▶ _Data in this exercise_:
=======
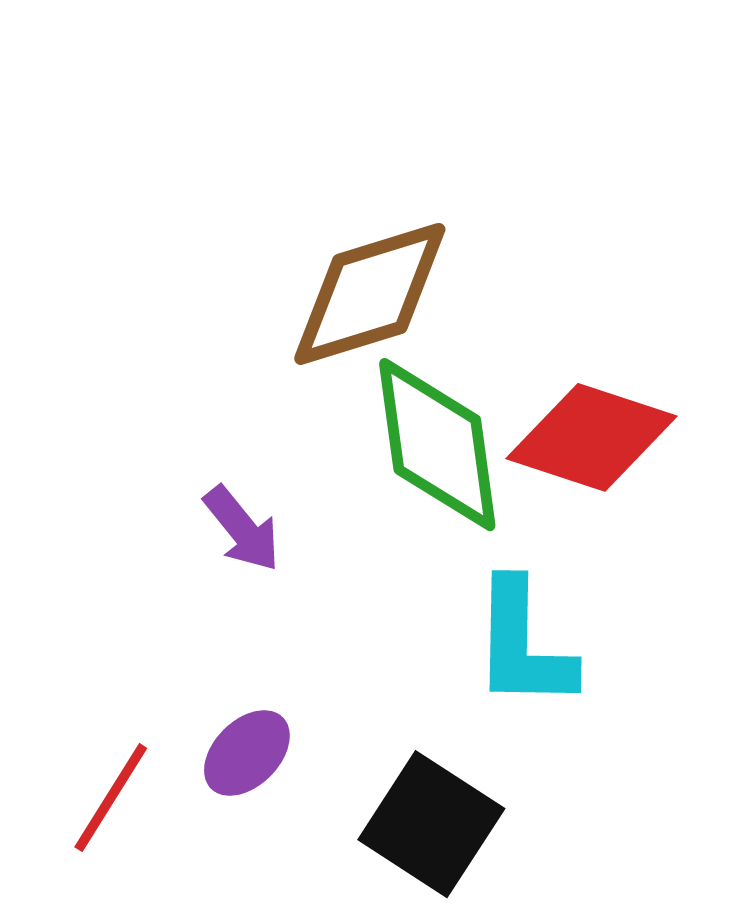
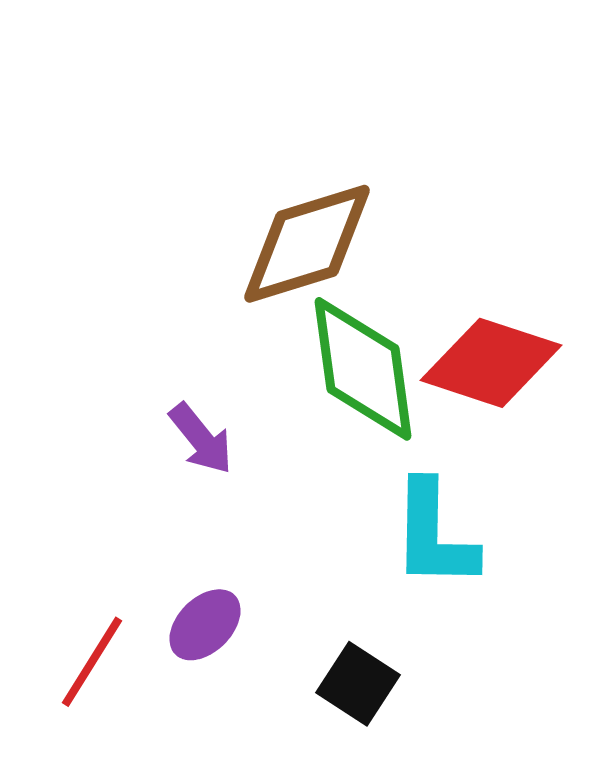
black square: (431, 824) -> (358, 684), size x0.7

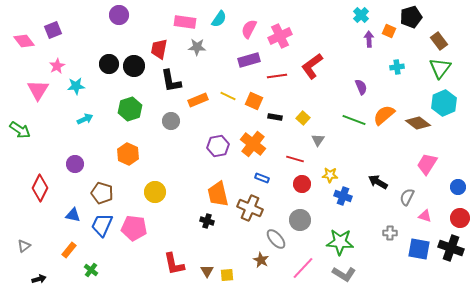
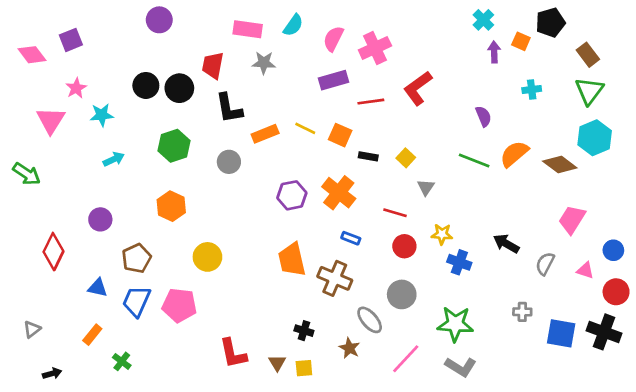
brown pentagon: (102, 193) -> (136, 258), turned 30
pink triangle: (425, 216) -> (585, 270), moved
black cross: (207, 221) -> (304, 331), moved

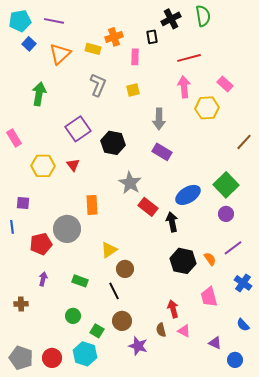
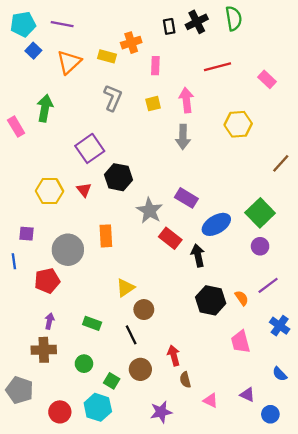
black rectangle: (152, 37) -> (169, 26), moved
pink rectangle: (225, 84) -> (267, 79), moved
pink arrow: (184, 87) -> (186, 100), moved
pink rectangle: (14, 138) -> (16, 127), moved
black hexagon: (113, 143) -> (119, 177), moved
purple rectangle: (162, 152) -> (186, 198), moved
gray circle: (67, 229) -> (68, 250), moved
brown cross: (21, 304) -> (44, 350), moved, size x1.5
red arrow: (173, 309) -> (174, 356), moved
pink triangle: (184, 331) -> (211, 400), moved
purple star: (138, 346) -> (161, 412), moved, turned -30
gray pentagon: (21, 358) -> (20, 390), moved

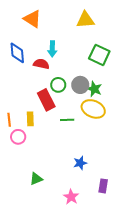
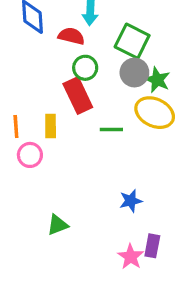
green square: (99, 55) -> (132, 41), moved
green circle: (58, 85) -> (85, 68), moved
purple rectangle: (103, 186) -> (152, 246), moved
pink star: (71, 197) -> (131, 257), moved

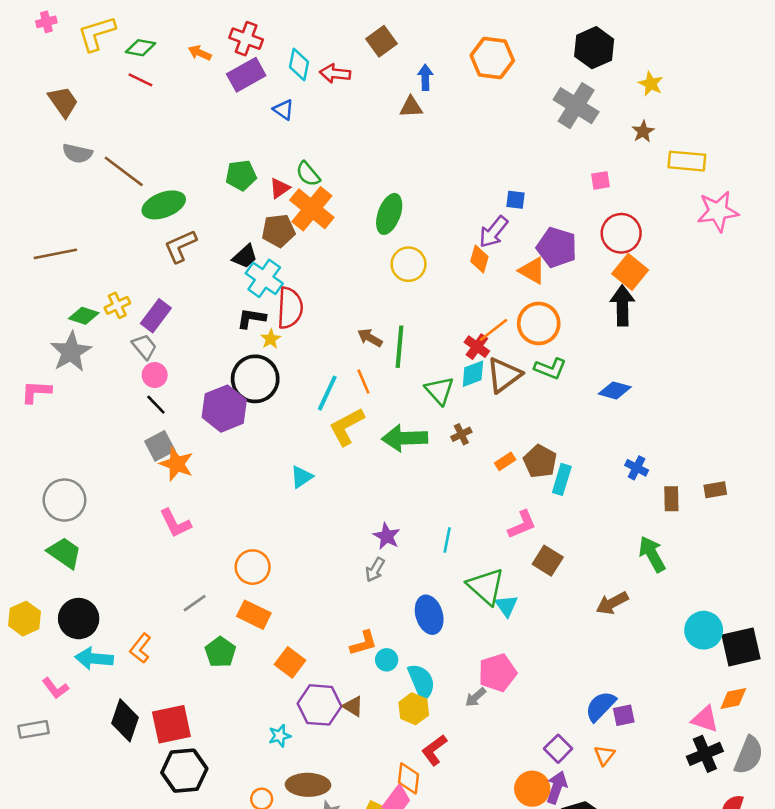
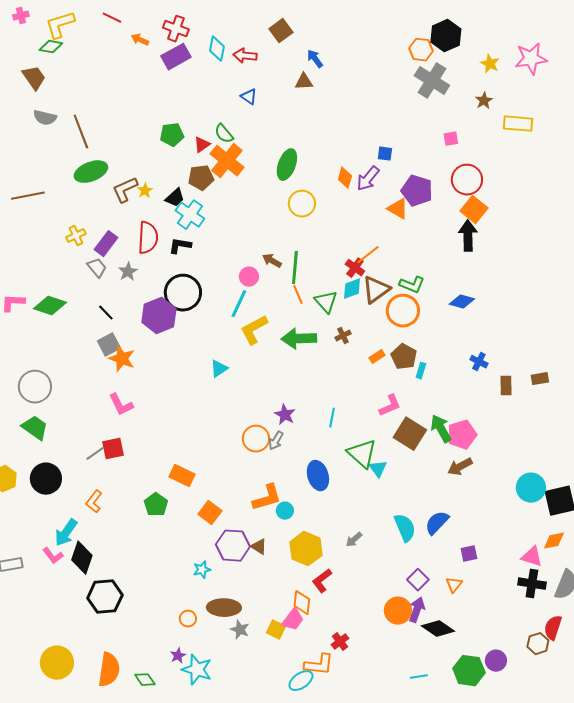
green diamond: (140, 48) -> (51, 47), moved
orange hexagon: (492, 58) -> (421, 50), moved, size x0.7
blue arrow: (425, 77) -> (315, 59), turned -36
red line: (140, 80) -> (112, 18), moved
blue triangle: (284, 110) -> (249, 97), moved
brown line: (124, 171) -> (81, 132), turned 32
green ellipse: (164, 205) -> (91, 172), moved
pink star: (718, 211) -> (531, 59), moved
orange diamond: (479, 259) -> (345, 178), moved
red semicircle: (290, 308) -> (148, 238), moved
green diamond: (84, 316) -> (50, 306), moved, size x1.4
orange circle: (539, 323) -> (403, 311), moved
yellow star: (271, 339) -> (145, 191), moved
gray star: (71, 352) -> (128, 272), moved, size x0.6
pink circle: (155, 375) -> (249, 277), moved
orange line: (363, 381) -> (298, 295), moved
cyan rectangle: (562, 479) -> (421, 371), size x0.7
green arrow: (652, 554) -> (441, 429), moved
brown square: (548, 561) -> (410, 434), size x1.4
orange circle: (253, 567) -> (256, 439), moved
gray line: (195, 603) -> (95, 454), moved
orange L-shape: (363, 643) -> (267, 498), size x1.4
cyan arrow: (94, 659) -> (66, 533), moved, turned -60
pink pentagon: (497, 673) -> (462, 435), moved
cyan semicircle: (421, 682) -> (405, 528), moved
pink L-shape: (55, 688) -> (53, 556), moved
blue semicircle: (601, 706) -> (437, 523), moved
yellow hexagon: (414, 709) -> (306, 549), size x1.4
red square: (171, 724) -> (113, 449), moved, size x0.7
black cross: (705, 754) -> (532, 584), turned 32
black hexagon: (184, 771) -> (105, 597), moved

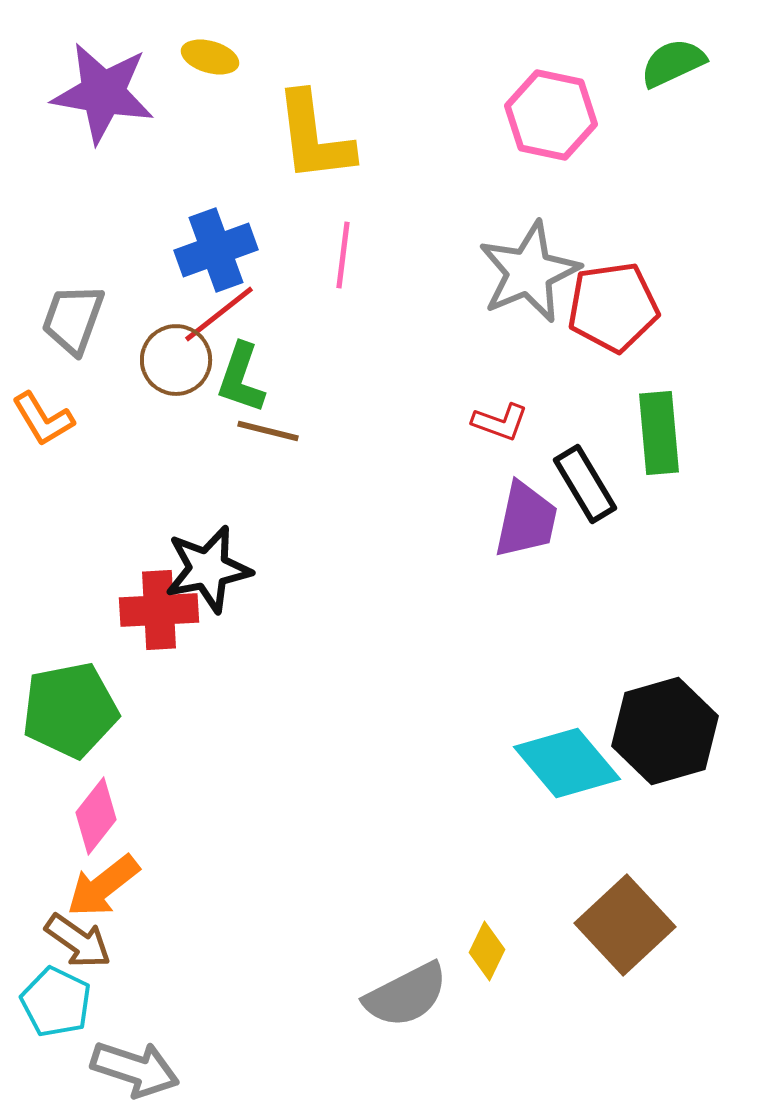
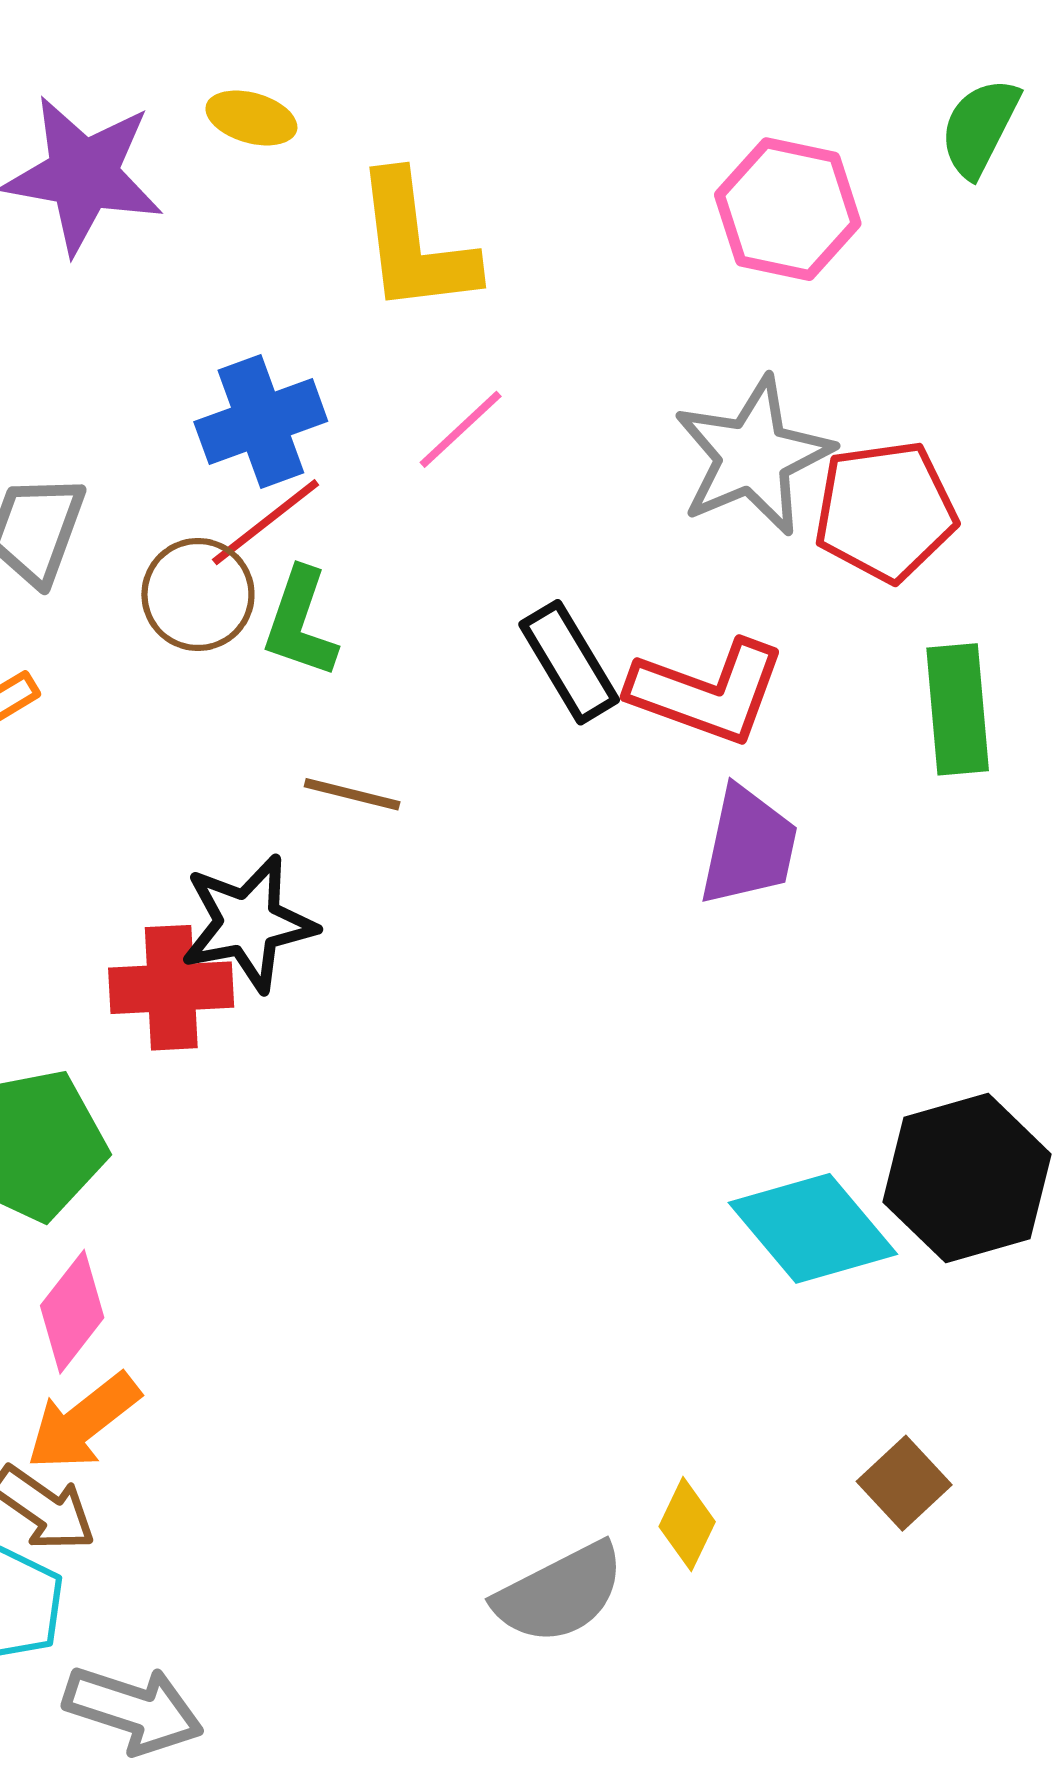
green semicircle: (673, 63) -> (980, 127), turned -38
pink line: (343, 255) -> (461, 429), turned 40
red L-shape: (500, 422) -> (708, 692), size x1.8
brown line: (268, 431) -> (352, 794), moved
black rectangle: (585, 484) -> (569, 662), moved
brown square: (625, 925) -> (904, 1483), size x0.6

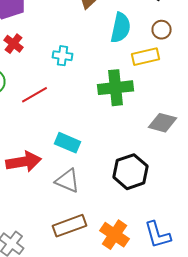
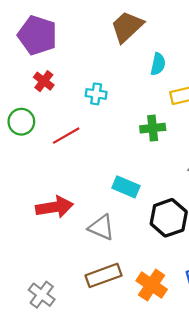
cyan semicircle: (120, 28) -> (158, 64), size x0.7
green cross: (116, 88) -> (153, 128), size x0.7
cyan rectangle: (68, 143) -> (126, 187), moved

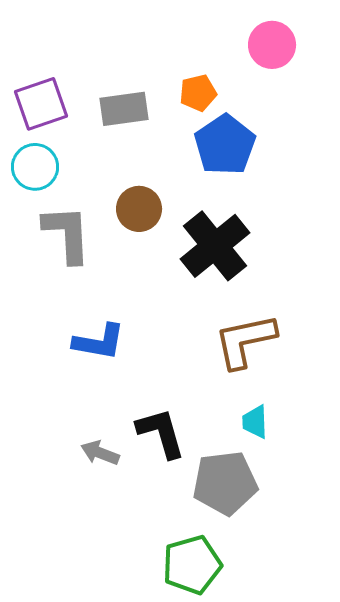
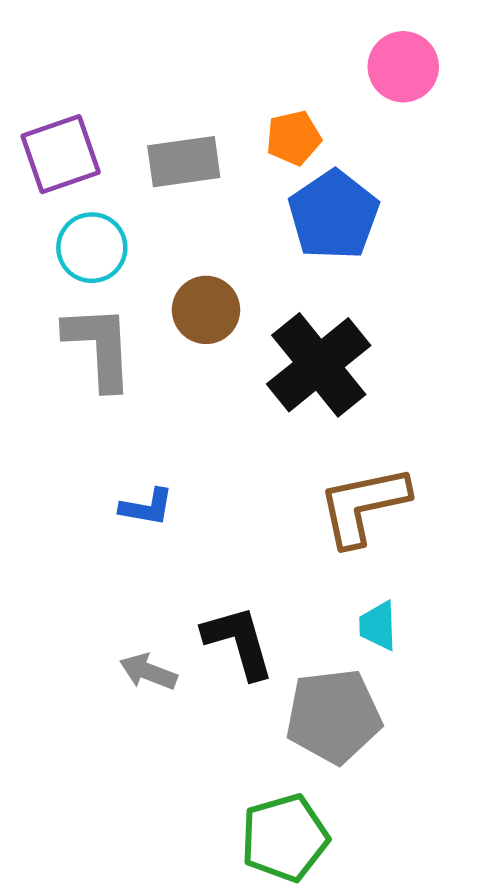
cyan circle: (35, 167) -> (92, 248), moved
blue L-shape: (99, 342) -> (147, 507), size x0.7

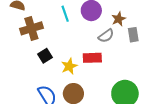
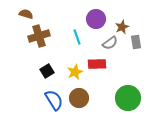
cyan line: (65, 14) -> (77, 37), moved
black square: (45, 56) -> (47, 71), moved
=======
▶ _Exercise details_: Within the material above, tally each line that contains "pink" and respond with the tally only.

▶ _Task output_: 11